#### [The data]
┌────────

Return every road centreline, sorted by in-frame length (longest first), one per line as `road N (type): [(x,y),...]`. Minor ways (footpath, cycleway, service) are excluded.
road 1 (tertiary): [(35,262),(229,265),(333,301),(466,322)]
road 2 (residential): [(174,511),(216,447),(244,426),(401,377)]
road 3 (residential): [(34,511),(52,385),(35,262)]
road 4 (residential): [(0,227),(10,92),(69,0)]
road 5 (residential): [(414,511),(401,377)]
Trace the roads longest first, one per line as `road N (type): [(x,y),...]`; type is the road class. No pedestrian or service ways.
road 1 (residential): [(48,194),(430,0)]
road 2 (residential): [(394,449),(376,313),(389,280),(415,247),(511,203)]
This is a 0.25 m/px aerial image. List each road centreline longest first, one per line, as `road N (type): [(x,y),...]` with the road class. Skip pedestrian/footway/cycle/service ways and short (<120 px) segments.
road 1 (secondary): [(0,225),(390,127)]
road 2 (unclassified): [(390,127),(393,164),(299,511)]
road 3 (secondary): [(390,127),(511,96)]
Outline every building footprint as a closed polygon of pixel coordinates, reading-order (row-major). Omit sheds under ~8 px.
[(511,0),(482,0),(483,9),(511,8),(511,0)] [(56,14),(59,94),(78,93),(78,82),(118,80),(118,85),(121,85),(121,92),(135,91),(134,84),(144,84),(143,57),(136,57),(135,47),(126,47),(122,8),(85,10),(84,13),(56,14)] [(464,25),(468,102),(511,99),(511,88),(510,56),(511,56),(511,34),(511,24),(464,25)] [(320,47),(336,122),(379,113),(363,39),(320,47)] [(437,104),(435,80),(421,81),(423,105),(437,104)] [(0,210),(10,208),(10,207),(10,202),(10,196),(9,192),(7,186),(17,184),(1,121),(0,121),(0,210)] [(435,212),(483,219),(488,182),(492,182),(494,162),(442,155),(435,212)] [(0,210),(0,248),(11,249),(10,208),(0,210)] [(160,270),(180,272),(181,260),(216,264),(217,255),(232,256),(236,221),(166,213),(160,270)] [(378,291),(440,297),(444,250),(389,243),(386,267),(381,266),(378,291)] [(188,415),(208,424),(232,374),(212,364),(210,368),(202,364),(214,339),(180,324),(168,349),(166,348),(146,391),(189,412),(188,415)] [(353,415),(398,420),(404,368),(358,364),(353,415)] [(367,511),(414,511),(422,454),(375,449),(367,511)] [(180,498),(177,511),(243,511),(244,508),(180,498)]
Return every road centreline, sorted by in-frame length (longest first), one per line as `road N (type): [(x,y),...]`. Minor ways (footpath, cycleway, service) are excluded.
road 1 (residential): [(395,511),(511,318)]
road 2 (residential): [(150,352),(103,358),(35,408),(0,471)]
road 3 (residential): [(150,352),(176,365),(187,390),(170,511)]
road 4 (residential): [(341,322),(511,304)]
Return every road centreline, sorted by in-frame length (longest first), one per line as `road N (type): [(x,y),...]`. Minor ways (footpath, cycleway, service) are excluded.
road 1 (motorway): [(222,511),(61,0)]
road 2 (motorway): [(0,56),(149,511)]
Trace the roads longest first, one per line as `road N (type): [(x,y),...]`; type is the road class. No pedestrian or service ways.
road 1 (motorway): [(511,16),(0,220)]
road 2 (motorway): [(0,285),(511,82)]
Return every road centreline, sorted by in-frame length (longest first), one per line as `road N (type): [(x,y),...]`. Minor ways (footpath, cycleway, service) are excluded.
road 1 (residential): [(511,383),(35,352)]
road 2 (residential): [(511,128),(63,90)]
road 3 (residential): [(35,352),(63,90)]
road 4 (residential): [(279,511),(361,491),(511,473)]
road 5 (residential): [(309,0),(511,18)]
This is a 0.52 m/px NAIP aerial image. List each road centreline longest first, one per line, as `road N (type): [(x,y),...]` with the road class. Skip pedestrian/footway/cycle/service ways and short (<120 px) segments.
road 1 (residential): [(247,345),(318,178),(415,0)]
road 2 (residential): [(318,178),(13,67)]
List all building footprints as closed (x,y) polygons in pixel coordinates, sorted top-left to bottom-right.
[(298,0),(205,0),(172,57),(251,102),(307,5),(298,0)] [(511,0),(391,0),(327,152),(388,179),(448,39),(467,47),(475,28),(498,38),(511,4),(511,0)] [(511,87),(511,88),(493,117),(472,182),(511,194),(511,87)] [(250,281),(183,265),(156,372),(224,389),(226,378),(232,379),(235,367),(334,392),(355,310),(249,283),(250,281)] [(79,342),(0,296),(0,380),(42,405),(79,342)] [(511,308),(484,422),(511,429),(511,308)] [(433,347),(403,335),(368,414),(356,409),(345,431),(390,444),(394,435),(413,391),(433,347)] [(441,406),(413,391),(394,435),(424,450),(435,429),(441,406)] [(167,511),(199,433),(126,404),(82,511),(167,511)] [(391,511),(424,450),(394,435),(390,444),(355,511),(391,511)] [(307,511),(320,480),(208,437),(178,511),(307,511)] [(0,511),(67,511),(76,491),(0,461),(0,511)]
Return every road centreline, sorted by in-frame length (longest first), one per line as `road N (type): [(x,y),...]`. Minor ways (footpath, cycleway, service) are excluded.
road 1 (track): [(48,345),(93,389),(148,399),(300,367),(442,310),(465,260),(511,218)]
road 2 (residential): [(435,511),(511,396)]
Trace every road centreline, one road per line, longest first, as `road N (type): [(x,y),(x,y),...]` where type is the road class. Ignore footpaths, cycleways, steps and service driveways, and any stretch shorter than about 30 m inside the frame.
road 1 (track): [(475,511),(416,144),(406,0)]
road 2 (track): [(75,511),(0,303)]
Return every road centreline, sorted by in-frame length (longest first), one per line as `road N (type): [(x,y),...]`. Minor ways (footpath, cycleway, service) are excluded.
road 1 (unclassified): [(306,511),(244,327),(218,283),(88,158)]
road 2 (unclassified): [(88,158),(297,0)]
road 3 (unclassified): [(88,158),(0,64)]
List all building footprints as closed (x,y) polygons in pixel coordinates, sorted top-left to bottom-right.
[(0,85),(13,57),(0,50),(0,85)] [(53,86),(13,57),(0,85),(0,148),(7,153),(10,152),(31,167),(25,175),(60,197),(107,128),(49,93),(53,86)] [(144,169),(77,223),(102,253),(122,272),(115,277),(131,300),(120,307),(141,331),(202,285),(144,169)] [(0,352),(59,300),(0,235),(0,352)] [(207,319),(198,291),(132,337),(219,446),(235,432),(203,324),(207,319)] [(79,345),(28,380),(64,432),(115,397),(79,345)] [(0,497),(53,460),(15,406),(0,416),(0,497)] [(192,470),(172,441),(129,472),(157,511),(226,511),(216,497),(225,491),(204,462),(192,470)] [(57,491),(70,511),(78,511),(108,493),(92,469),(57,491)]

└────────

#### [Aim of the exercise]
Reproduce without changes everything from the line containing "Trace every road" down to the last line of the items above.

#### [Solution below]
Trace every road centreline, one road per line, longest first, as `road N (type): [(x,y),(x,y),...]` where type is the road class. Ignore footpaths, cycleways, steps and service driveways, and any stretch shorter than about 30 m inside the frame.
road 1 (track): [(475,511),(416,144),(406,0)]
road 2 (track): [(75,511),(0,303)]
Return every road centreline, sorted by in-frame length (longest first), one per line as `road N (type): [(x,y),...]`. Minor ways (footpath, cycleway, service) are excluded.
road 1 (unclassified): [(306,511),(244,327),(218,283),(88,158)]
road 2 (unclassified): [(88,158),(297,0)]
road 3 (unclassified): [(88,158),(0,64)]
List all building footprints as closed (x,y) polygons in pixel coordinates, sorted top-left to bottom-right.
[(0,85),(13,57),(0,50),(0,85)] [(53,86),(13,57),(0,85),(0,148),(7,153),(10,152),(31,167),(25,175),(60,197),(107,128),(49,93),(53,86)] [(144,169),(77,223),(102,253),(122,272),(115,277),(131,300),(120,307),(141,331),(202,285),(144,169)] [(0,352),(59,300),(0,235),(0,352)] [(207,319),(198,291),(132,337),(219,446),(235,432),(203,324),(207,319)] [(79,345),(28,380),(64,432),(115,397),(79,345)] [(0,497),(53,460),(15,406),(0,416),(0,497)] [(192,470),(172,441),(129,472),(157,511),(226,511),(216,497),(225,491),(204,462),(192,470)] [(57,491),(70,511),(78,511),(108,493),(92,469),(57,491)]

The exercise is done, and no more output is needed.